Supplied entries:
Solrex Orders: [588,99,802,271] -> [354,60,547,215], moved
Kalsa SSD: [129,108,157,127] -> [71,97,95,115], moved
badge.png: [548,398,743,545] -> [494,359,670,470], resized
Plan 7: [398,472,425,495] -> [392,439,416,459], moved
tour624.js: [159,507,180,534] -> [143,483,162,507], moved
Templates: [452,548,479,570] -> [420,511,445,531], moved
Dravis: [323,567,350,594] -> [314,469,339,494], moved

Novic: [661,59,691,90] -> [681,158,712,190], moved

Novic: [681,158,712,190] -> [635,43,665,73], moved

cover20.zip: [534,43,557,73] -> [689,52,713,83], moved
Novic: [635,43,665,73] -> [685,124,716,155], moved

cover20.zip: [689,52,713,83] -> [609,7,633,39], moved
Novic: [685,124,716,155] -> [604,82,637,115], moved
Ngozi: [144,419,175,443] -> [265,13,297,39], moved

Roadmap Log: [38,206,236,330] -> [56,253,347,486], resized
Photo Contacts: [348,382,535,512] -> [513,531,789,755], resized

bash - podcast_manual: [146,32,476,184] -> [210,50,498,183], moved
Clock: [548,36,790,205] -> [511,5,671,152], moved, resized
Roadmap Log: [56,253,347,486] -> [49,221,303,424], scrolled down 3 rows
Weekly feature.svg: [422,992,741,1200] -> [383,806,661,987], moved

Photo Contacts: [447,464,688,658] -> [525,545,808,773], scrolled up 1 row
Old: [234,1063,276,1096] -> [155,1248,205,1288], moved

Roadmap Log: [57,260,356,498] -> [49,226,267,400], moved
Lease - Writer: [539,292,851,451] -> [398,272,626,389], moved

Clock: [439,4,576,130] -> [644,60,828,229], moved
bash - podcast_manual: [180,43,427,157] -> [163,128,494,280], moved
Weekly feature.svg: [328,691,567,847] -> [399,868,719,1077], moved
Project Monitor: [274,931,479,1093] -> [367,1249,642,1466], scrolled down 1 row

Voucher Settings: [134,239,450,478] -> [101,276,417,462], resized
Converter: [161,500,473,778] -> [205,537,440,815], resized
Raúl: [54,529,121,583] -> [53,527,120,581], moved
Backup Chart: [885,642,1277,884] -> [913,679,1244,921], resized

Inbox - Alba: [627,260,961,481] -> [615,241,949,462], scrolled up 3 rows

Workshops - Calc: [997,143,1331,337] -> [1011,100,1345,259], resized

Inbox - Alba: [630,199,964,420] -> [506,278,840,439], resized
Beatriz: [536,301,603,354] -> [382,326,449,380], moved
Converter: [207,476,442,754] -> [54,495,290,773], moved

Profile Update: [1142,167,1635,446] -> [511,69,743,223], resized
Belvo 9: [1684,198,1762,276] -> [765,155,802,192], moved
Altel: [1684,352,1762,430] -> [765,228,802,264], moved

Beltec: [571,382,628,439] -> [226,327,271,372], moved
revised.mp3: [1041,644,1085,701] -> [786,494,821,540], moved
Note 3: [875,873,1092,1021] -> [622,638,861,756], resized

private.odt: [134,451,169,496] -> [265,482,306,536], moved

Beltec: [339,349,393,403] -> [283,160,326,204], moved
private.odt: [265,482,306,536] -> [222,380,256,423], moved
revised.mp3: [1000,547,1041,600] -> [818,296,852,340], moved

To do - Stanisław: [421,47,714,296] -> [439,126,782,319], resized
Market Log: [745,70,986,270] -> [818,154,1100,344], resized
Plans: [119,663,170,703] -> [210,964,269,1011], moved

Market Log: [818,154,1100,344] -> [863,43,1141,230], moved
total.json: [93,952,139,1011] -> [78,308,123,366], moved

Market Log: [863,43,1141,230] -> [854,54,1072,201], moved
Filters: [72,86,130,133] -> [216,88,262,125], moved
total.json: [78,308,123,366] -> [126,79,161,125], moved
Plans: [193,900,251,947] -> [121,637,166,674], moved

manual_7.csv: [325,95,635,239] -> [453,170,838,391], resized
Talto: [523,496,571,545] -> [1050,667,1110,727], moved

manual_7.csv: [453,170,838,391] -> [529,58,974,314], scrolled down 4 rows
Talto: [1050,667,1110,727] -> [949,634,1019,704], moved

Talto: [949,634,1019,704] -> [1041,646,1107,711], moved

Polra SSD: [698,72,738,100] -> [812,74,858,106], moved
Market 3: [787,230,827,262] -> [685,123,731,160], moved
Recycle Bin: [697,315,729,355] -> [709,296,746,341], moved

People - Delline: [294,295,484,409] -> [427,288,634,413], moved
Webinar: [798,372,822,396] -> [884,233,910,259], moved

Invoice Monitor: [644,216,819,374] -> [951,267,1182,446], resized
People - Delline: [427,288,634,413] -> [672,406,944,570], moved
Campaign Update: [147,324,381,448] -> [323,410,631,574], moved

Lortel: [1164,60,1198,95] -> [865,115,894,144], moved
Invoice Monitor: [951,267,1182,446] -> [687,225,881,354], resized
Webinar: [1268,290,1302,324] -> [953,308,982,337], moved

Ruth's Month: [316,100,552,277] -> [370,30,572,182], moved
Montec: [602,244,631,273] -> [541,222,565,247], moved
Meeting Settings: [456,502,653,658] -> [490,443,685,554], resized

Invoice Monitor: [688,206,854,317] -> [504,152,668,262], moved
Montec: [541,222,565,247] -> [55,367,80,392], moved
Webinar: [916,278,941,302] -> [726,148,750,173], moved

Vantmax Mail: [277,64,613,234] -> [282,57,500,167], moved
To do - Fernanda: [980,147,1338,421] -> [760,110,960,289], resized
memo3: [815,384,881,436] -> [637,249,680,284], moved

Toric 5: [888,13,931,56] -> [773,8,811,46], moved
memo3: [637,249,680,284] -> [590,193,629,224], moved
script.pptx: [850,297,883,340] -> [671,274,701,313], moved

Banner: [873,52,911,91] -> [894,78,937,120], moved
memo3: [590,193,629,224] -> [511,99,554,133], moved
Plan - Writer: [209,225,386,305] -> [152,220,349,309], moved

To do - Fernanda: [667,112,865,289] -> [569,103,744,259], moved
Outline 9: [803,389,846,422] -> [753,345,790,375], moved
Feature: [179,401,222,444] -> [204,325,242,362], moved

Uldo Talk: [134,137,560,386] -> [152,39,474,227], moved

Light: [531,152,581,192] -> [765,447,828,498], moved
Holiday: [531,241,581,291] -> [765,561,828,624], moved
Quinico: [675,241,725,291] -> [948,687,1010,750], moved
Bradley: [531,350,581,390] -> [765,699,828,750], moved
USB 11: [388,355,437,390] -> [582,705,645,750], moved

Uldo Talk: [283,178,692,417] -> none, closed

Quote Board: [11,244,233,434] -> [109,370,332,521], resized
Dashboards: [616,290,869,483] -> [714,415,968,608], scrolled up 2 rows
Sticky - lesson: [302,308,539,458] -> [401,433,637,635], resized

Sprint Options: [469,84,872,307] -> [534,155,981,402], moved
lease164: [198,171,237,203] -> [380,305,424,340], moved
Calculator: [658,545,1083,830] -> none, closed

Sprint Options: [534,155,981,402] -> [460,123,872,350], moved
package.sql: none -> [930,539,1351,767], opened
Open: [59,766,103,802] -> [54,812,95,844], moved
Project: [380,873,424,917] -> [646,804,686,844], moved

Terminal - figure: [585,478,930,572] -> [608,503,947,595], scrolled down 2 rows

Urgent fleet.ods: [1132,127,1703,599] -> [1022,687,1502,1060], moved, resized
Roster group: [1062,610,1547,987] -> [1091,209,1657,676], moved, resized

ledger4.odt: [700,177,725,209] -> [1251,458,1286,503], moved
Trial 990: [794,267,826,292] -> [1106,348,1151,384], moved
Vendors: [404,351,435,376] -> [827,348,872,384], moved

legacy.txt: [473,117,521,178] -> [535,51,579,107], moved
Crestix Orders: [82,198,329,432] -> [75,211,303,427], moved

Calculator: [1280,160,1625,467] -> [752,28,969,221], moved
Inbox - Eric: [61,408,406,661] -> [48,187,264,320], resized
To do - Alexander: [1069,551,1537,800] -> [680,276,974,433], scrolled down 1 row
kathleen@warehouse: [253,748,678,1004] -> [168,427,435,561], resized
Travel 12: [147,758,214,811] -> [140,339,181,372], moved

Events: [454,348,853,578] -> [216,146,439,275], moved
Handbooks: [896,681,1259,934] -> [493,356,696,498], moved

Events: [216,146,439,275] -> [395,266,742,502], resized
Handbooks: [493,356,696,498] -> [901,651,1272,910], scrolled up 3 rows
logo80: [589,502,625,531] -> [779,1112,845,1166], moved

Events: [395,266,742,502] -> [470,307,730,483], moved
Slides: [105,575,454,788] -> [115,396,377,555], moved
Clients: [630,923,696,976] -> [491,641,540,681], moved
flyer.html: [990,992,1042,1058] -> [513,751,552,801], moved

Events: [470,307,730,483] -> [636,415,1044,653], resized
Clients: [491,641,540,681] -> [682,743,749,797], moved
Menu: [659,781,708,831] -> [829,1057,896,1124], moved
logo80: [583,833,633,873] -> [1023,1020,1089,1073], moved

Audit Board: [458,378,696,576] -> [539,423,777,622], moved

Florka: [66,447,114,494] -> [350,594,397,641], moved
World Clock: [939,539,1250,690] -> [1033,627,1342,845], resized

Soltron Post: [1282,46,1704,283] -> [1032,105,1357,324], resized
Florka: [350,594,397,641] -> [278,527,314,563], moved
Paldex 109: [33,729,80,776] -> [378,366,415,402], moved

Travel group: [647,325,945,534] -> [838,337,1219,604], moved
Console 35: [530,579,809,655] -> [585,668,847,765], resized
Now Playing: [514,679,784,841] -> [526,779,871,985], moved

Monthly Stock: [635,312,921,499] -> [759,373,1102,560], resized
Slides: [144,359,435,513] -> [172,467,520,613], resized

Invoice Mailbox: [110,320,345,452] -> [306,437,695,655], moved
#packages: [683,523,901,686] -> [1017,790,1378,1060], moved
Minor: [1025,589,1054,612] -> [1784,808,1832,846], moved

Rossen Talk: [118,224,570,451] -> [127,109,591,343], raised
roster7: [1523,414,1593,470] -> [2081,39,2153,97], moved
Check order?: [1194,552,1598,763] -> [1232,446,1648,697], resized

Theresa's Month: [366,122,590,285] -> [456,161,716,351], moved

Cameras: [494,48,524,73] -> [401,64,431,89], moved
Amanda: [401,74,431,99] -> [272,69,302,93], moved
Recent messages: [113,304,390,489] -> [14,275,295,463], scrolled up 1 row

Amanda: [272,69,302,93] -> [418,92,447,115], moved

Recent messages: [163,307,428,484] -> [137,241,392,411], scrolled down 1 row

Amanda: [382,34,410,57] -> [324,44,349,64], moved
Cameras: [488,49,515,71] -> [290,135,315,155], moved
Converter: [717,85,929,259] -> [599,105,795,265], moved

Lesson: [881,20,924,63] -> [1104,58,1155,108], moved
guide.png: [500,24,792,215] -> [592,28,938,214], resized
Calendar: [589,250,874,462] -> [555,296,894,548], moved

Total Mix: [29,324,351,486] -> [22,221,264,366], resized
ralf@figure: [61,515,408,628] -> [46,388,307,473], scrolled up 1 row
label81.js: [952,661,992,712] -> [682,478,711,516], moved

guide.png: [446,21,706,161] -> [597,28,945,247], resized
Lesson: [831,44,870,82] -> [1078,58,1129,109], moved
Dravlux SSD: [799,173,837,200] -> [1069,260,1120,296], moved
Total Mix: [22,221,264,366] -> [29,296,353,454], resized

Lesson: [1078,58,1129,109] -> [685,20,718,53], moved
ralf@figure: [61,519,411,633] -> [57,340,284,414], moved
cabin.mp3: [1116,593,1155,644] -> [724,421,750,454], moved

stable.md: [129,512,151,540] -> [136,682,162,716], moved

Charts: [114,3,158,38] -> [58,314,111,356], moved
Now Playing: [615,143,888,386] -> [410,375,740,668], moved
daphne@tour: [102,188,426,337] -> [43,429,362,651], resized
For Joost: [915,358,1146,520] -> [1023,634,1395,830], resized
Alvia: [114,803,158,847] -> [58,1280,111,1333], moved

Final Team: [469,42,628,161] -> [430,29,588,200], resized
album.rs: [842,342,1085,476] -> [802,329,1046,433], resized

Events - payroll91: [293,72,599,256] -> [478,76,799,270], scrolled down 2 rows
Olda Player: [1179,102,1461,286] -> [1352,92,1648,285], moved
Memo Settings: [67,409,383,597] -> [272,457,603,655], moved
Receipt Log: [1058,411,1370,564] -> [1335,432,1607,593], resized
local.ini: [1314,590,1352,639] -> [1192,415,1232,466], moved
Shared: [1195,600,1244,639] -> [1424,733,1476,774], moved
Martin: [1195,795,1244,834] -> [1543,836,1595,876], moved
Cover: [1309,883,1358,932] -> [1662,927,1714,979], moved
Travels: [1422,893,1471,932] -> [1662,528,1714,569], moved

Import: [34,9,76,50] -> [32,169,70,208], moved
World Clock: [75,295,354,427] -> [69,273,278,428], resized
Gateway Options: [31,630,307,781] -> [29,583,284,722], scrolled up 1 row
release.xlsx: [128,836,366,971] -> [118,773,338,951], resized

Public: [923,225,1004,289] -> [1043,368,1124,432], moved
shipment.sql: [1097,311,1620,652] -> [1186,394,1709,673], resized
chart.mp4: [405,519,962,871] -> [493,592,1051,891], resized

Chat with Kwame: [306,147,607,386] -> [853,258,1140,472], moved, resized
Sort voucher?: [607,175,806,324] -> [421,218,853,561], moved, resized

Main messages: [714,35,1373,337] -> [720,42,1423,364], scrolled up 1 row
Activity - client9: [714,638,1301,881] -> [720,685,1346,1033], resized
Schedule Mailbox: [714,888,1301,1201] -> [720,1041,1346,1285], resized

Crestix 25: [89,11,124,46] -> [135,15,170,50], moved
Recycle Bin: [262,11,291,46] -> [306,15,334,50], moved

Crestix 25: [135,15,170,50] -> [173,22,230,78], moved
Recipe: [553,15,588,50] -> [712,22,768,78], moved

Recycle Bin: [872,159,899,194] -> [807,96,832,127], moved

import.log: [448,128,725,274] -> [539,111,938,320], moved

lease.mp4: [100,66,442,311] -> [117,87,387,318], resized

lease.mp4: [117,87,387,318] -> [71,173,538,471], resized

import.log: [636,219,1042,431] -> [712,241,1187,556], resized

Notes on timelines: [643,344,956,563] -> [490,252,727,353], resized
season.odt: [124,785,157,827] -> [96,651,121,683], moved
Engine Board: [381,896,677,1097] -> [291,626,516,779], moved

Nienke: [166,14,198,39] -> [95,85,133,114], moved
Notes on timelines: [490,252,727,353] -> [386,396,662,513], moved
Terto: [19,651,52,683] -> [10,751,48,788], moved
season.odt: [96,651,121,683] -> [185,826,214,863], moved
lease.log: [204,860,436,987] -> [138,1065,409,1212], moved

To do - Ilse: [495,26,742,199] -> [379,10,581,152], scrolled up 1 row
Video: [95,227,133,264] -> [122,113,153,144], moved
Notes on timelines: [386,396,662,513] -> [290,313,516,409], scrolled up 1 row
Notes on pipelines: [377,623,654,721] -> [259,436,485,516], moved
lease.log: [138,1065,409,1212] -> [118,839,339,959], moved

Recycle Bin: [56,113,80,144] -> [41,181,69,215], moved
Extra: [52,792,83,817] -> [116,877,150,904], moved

Work instructions:
Copy range, inclusive: the line holding "Total Mix: [29,324,351,486]" to the line holding "daphne@tour: [102,188,426,337] ->". Reproduce exactly those lines of the records above and no others.

Reply:
Total Mix: [29,324,351,486] -> [22,221,264,366], resized
ralf@figure: [61,515,408,628] -> [46,388,307,473], scrolled up 1 row
label81.js: [952,661,992,712] -> [682,478,711,516], moved

guide.png: [446,21,706,161] -> [597,28,945,247], resized
Lesson: [831,44,870,82] -> [1078,58,1129,109], moved
Dravlux SSD: [799,173,837,200] -> [1069,260,1120,296], moved
Total Mix: [22,221,264,366] -> [29,296,353,454], resized

Lesson: [1078,58,1129,109] -> [685,20,718,53], moved
ralf@figure: [61,519,411,633] -> [57,340,284,414], moved
cabin.mp3: [1116,593,1155,644] -> [724,421,750,454], moved

stable.md: [129,512,151,540] -> [136,682,162,716], moved

Charts: [114,3,158,38] -> [58,314,111,356], moved
Now Playing: [615,143,888,386] -> [410,375,740,668], moved
daphne@tour: [102,188,426,337] -> [43,429,362,651], resized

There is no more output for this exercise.